(Source material begins)

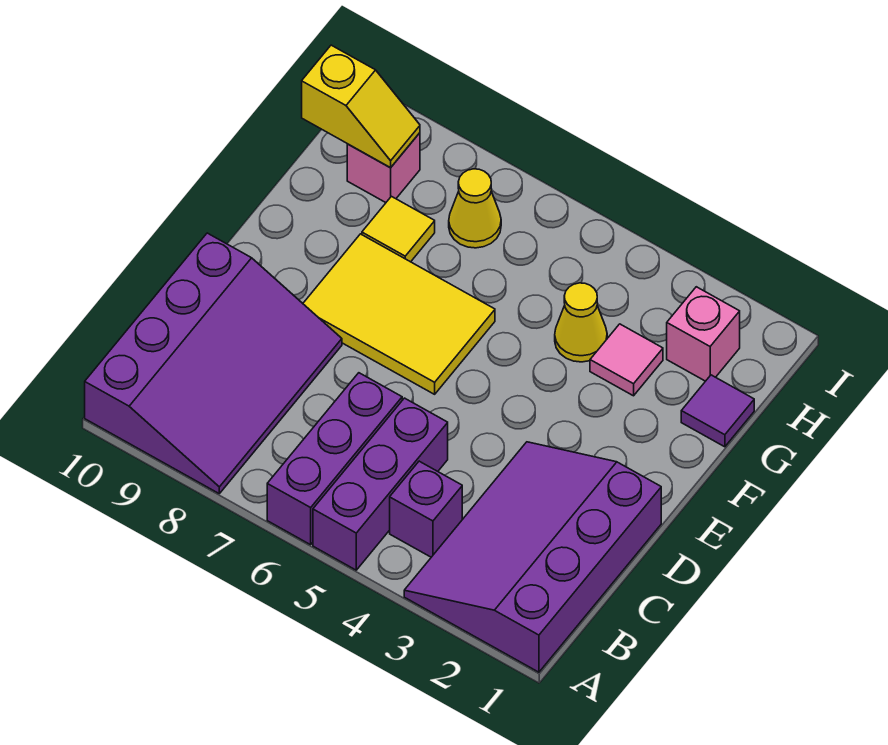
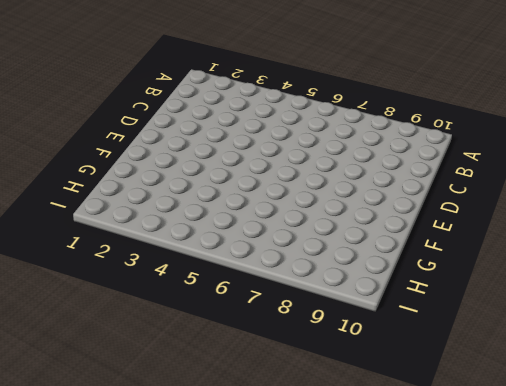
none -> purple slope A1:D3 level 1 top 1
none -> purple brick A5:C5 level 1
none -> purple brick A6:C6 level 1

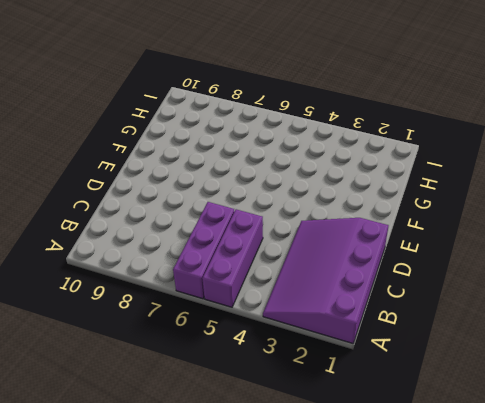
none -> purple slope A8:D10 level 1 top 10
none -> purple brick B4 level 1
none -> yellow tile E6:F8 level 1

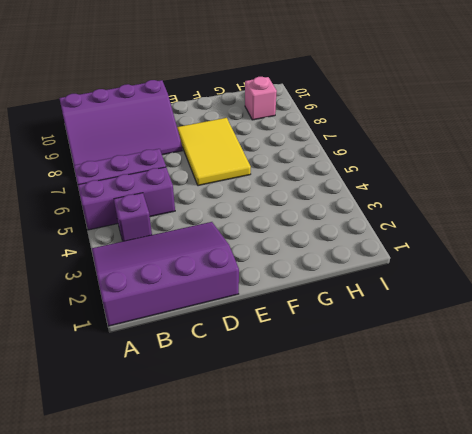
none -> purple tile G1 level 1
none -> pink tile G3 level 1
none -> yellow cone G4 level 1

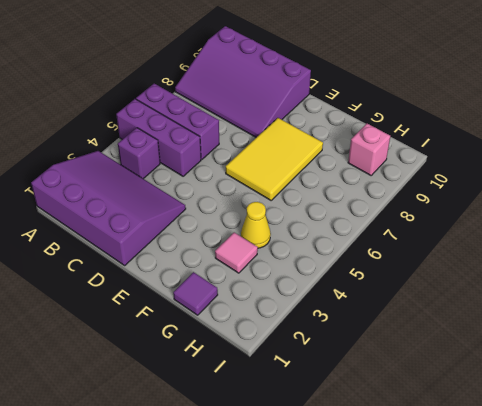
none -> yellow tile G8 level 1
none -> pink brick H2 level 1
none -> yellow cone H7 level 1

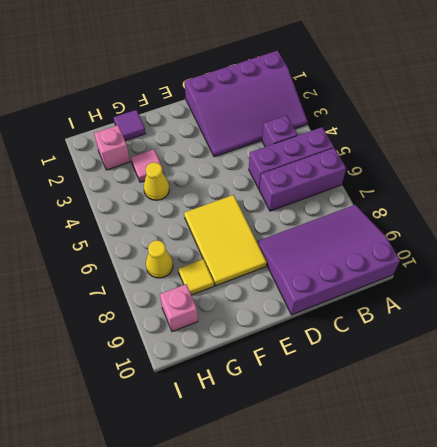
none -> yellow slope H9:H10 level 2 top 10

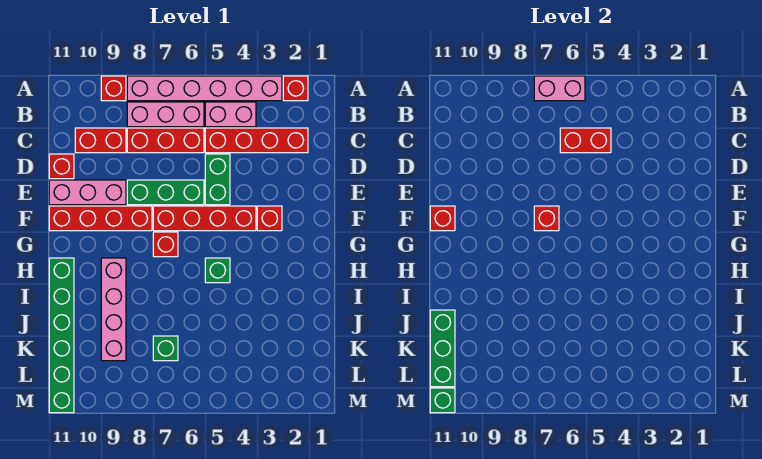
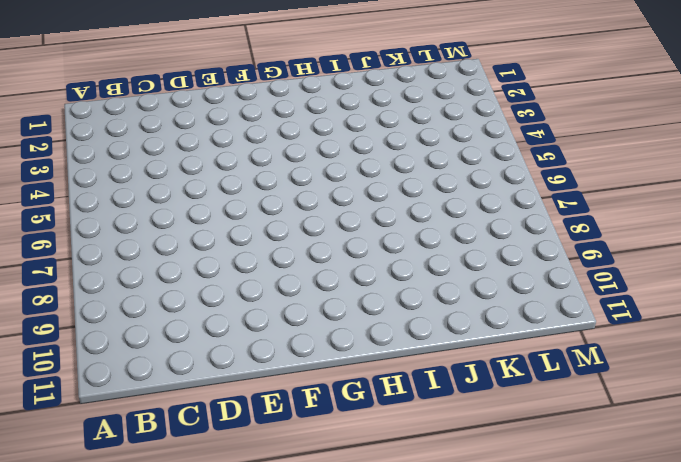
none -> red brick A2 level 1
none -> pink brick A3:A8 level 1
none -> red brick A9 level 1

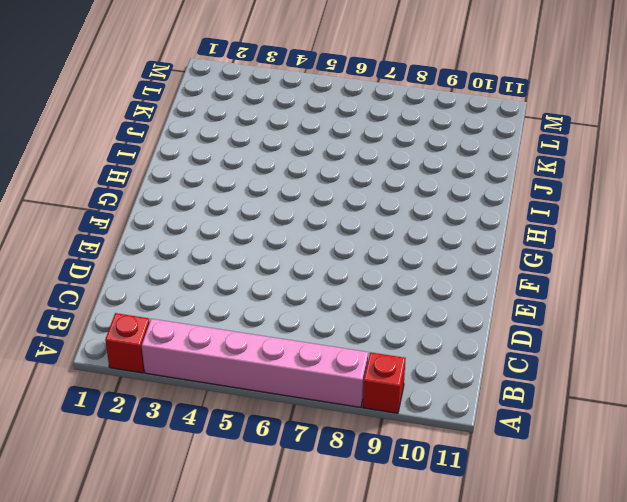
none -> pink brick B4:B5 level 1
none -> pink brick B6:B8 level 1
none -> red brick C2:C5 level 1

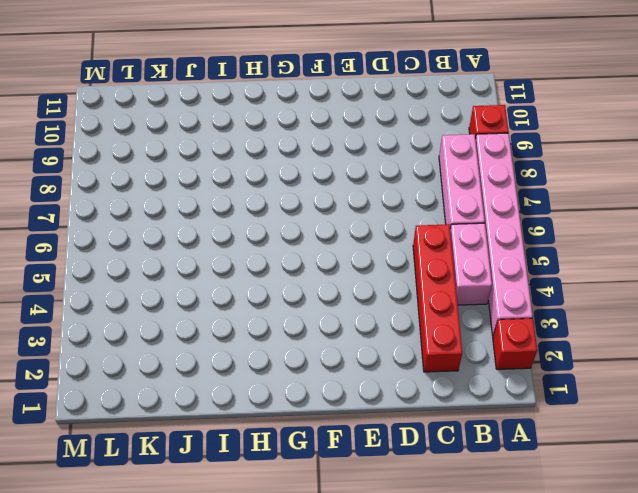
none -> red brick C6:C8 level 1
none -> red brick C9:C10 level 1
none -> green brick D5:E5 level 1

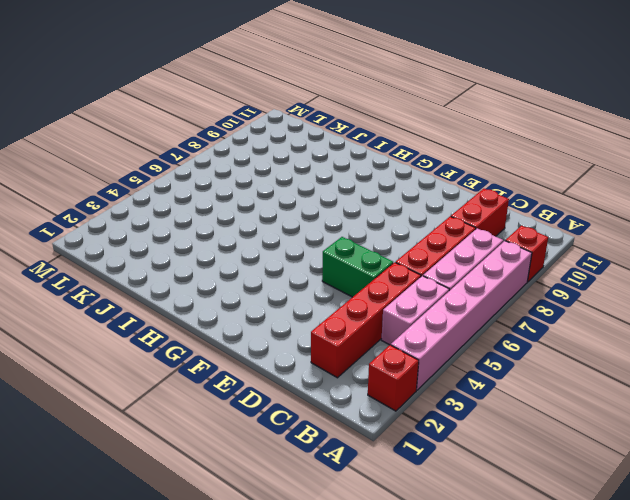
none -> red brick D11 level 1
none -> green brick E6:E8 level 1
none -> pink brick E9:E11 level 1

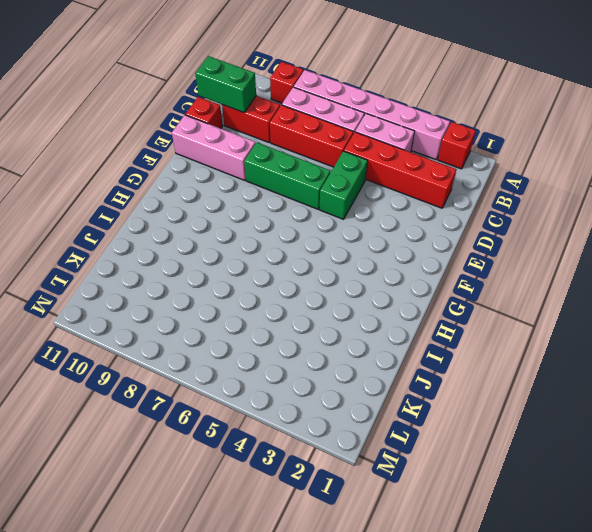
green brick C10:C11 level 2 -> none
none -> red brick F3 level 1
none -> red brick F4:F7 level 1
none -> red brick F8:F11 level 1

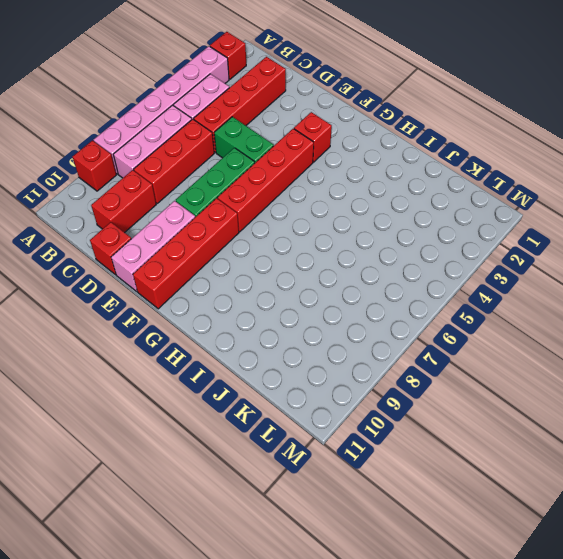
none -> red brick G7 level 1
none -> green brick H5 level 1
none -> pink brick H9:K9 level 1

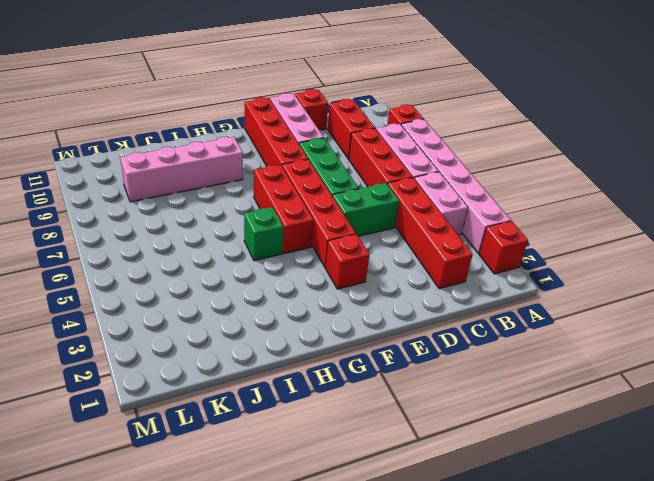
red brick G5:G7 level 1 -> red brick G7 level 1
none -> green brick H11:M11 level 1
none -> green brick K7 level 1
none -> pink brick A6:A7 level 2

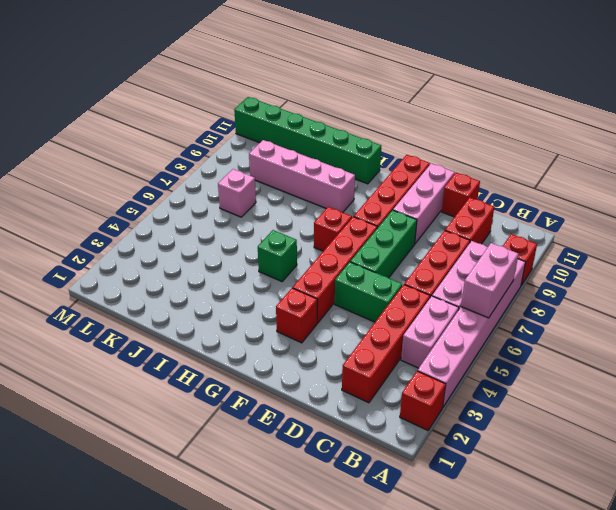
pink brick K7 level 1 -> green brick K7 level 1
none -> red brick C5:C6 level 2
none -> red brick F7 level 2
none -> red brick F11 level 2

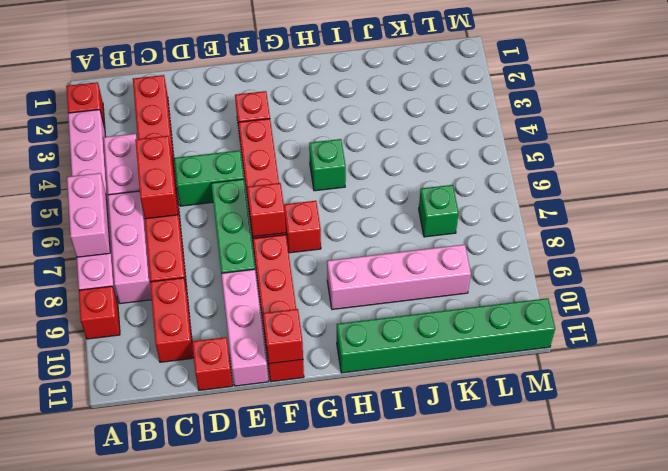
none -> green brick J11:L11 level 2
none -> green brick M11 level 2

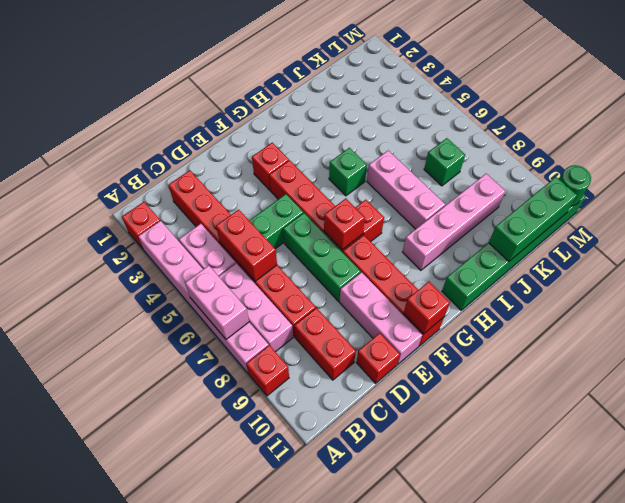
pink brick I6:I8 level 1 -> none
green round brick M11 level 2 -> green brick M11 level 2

(Source material ends)

Prompt: Across all the records, find the lines containing the word "pink" and reproduce each one.

Answer to this problem:
none -> pink tile G3 level 1
none -> pink brick H2 level 1
none -> pink brick A3:A8 level 1
none -> pink brick B4:B5 level 1
none -> pink brick B6:B8 level 1
none -> pink brick E9:E11 level 1
none -> pink brick H9:K9 level 1
none -> pink brick A6:A7 level 2
pink brick K7 level 1 -> green brick K7 level 1
pink brick I6:I8 level 1 -> none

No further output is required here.